Work task: Using the records below, write out the line with "D12: none -> schottky (A N10, K N8)" and each line after it through the final one, exactly, and only those.

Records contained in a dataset
⁂

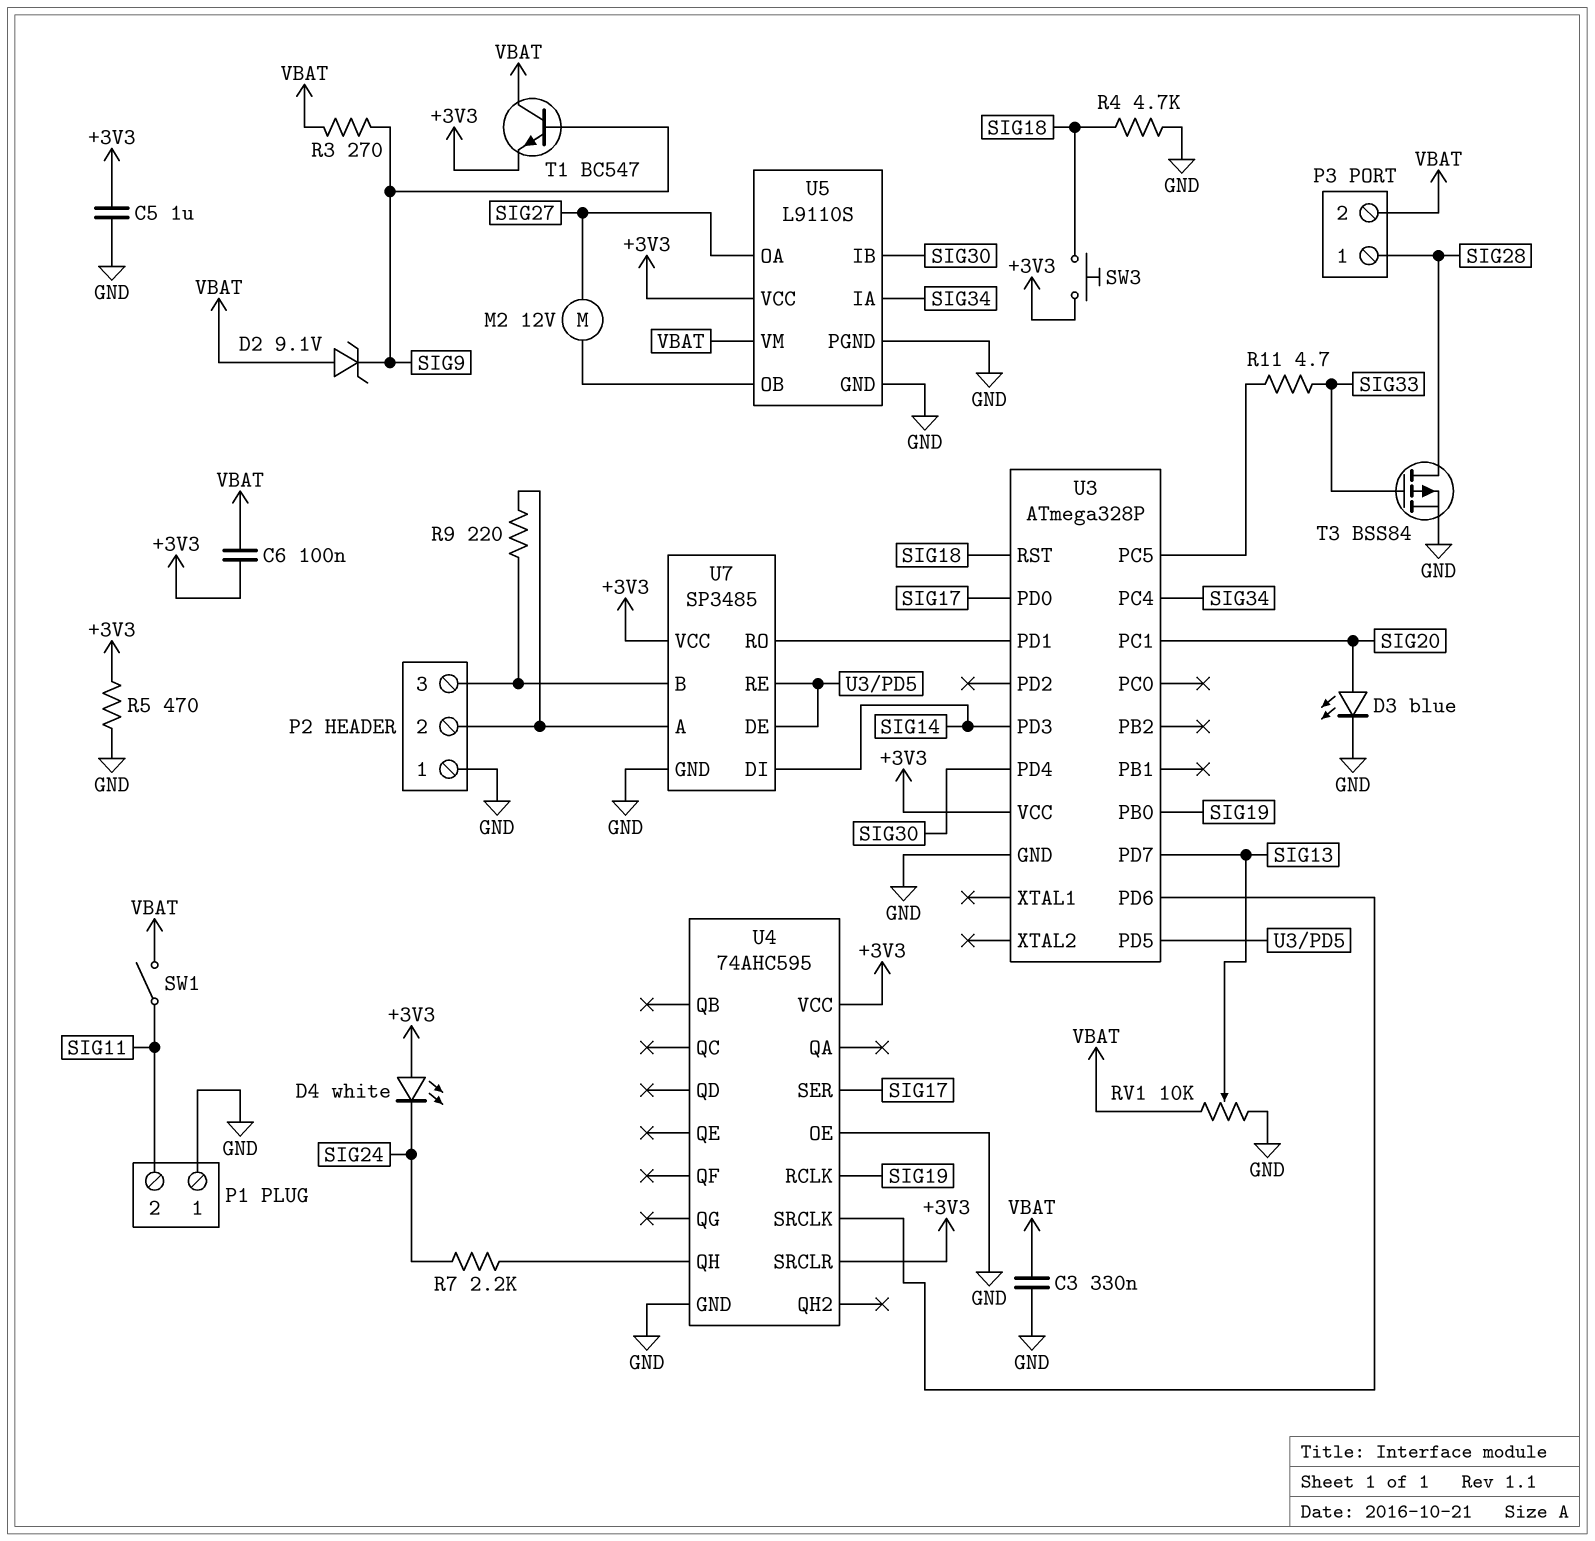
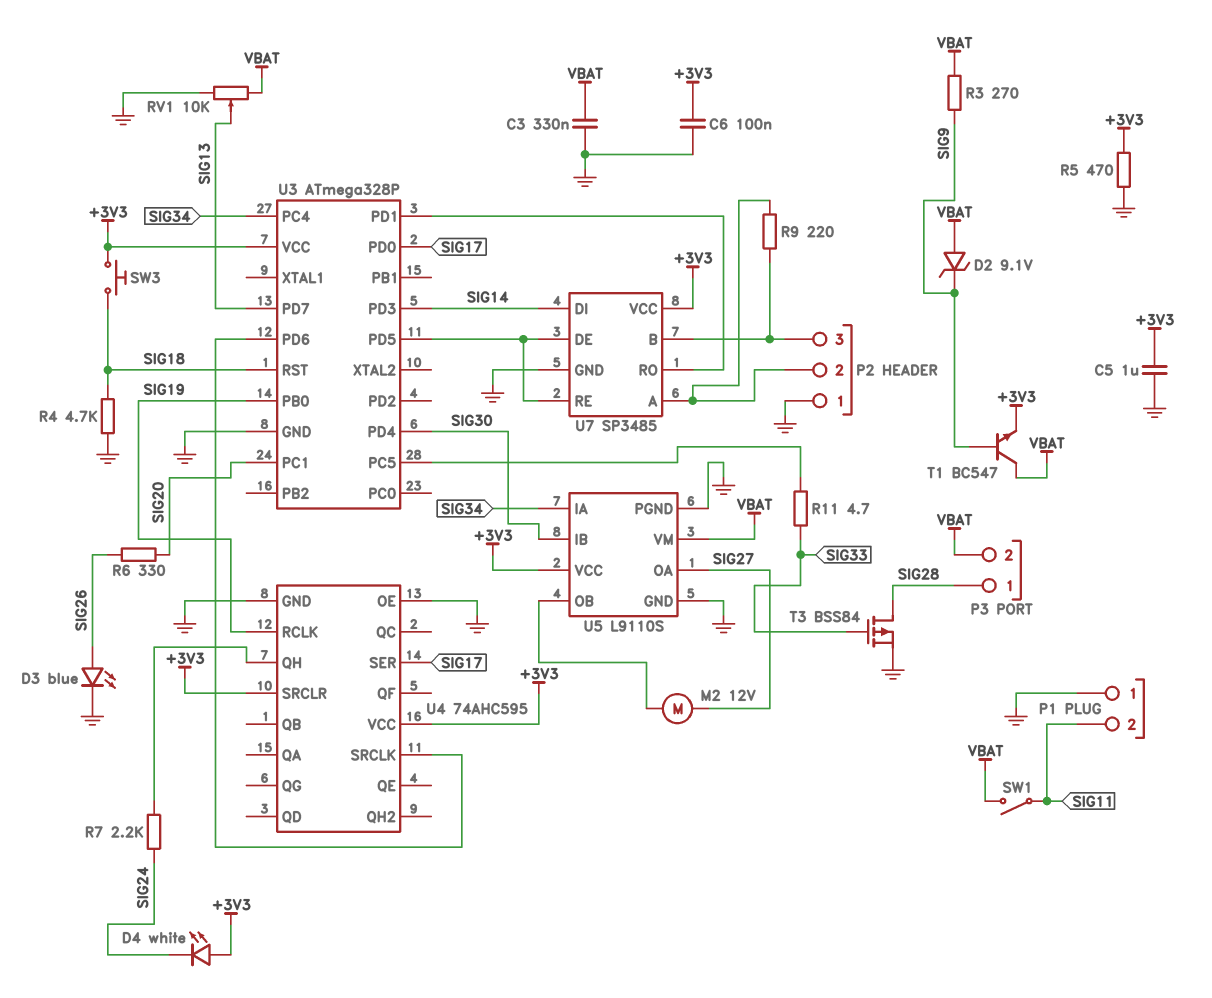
C6: 100nF (+3V3, VBAT) -> 100nF (+3V3, GND)
D3: LED blue (A SIG20, K GND) -> LED blue (A SIG26, K GND)
R6: none -> 330 (SIG20, SIG26)

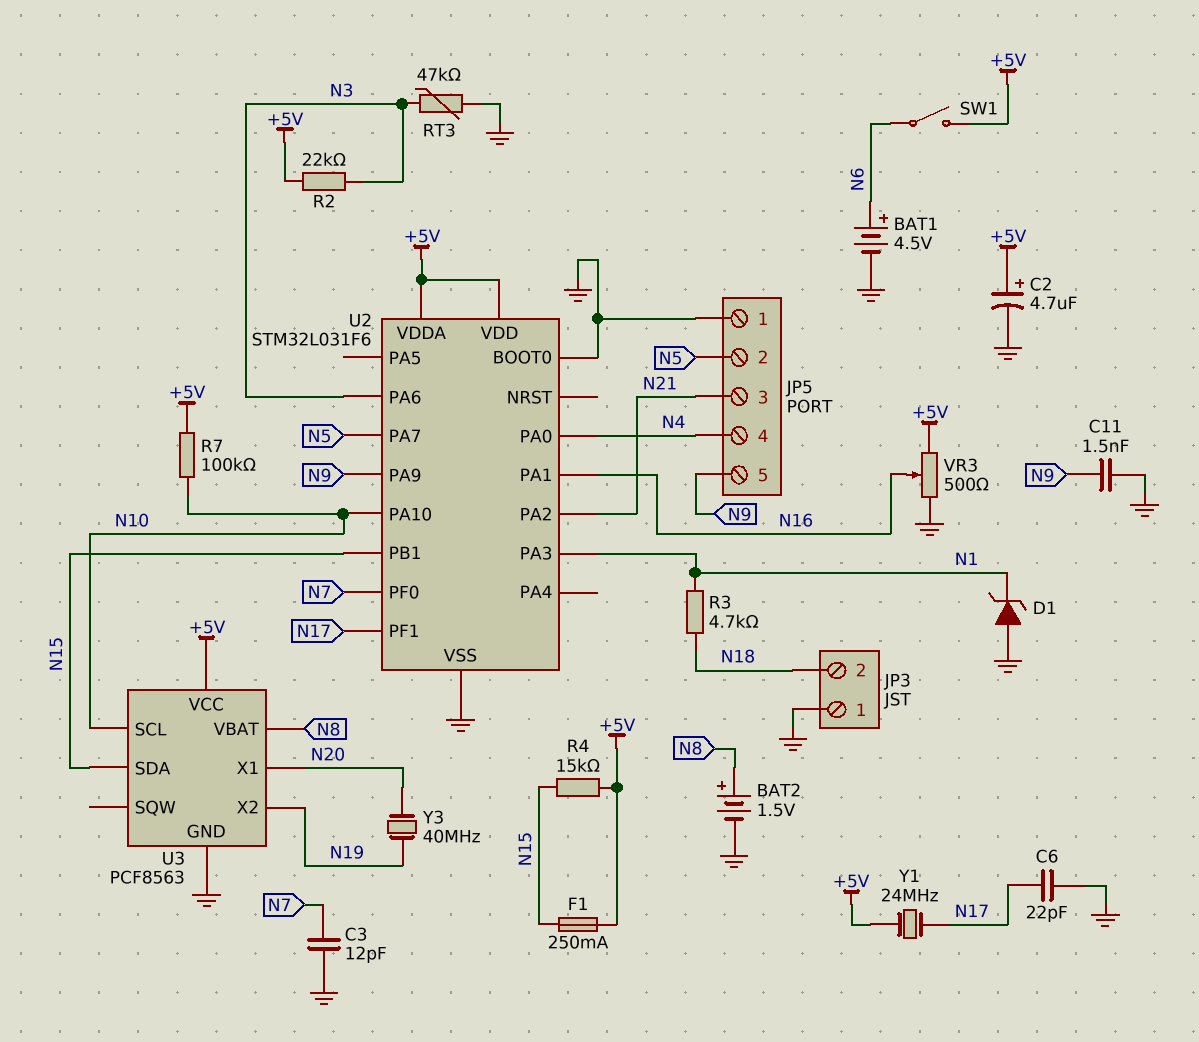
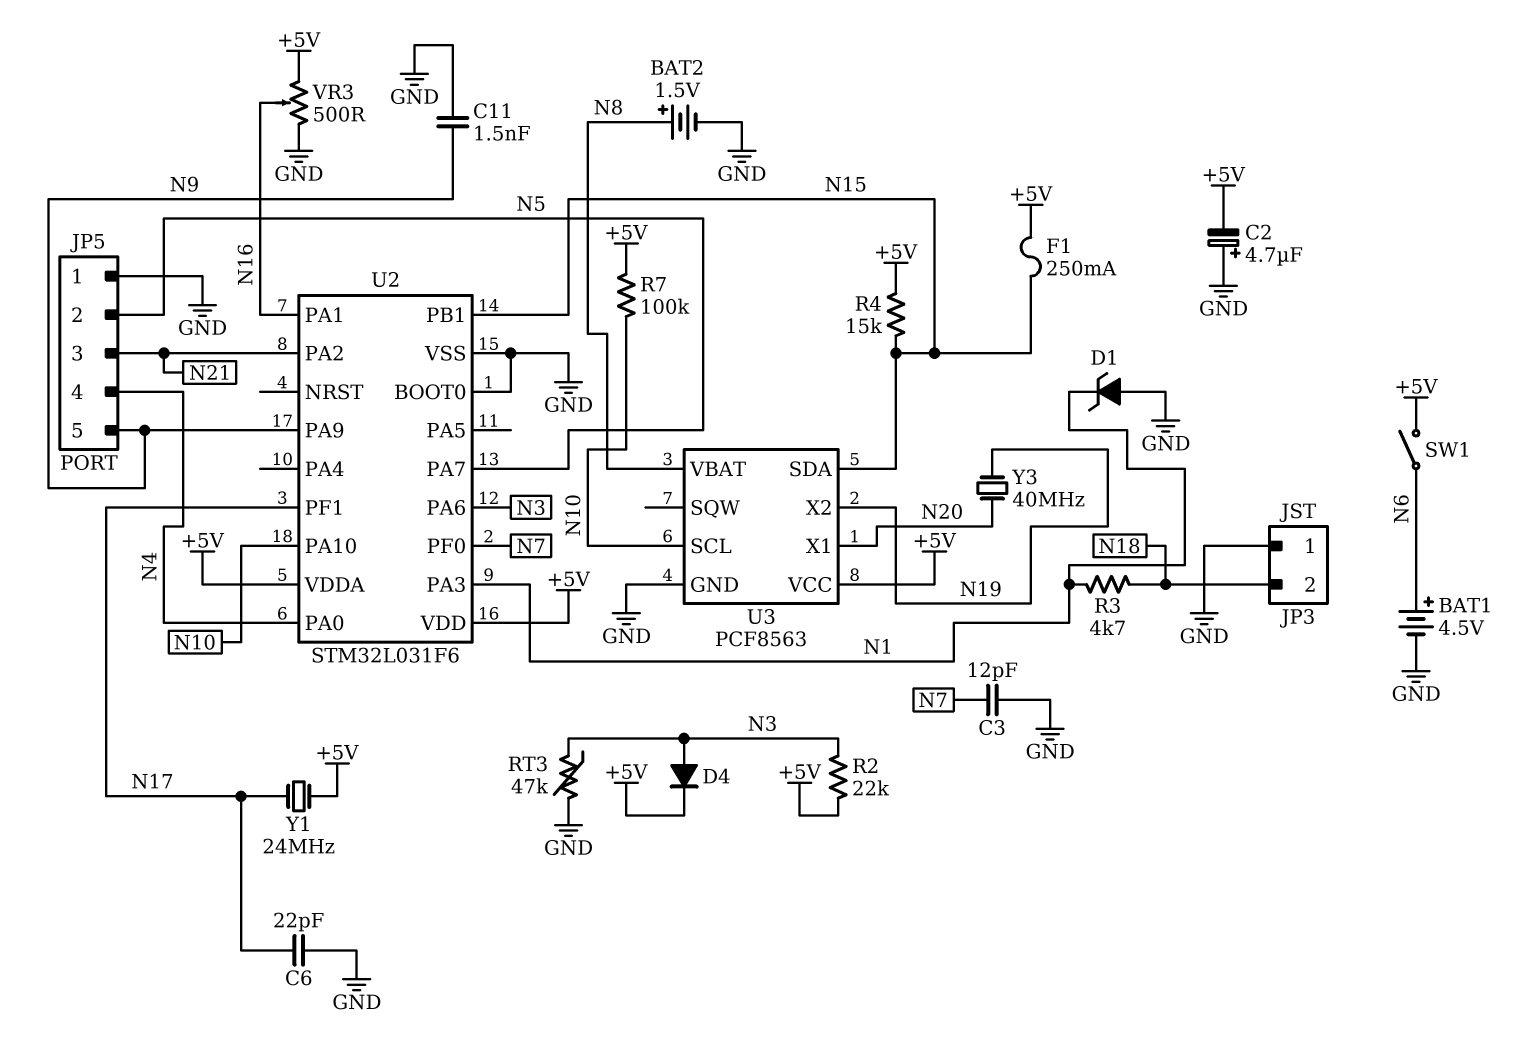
C2: 4.7uF (plus +5V, minus GND) -> 4.7uF (plus GND, minus +5V)
D4: none -> diode (A N3, K +5V)

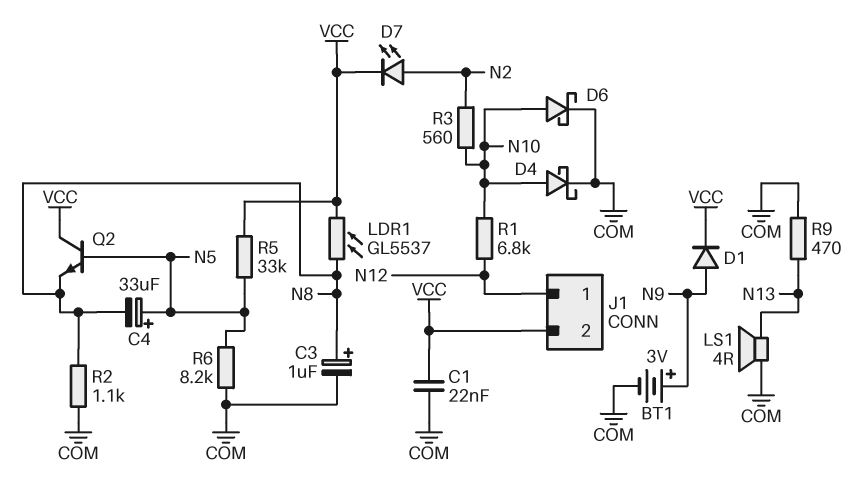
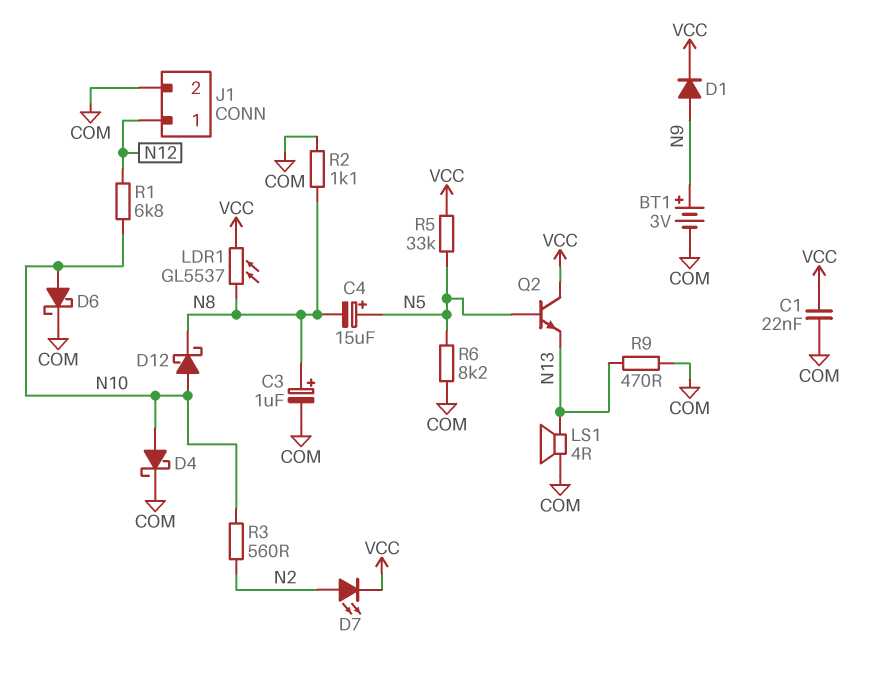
C4: 33uF (plus N5, minus N8) -> 15uF (plus N5, minus N8)
D12: none -> schottky (A N10, K N8)
J1 pin 2: VCC -> COM
Q2: NPN (B N5, C VCC, E N8) -> NPN (B N5, C VCC, E N13)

⁂

Solution for this task:
D12: none -> schottky (A N10, K N8)
J1 pin 2: VCC -> COM
Q2: NPN (B N5, C VCC, E N8) -> NPN (B N5, C VCC, E N13)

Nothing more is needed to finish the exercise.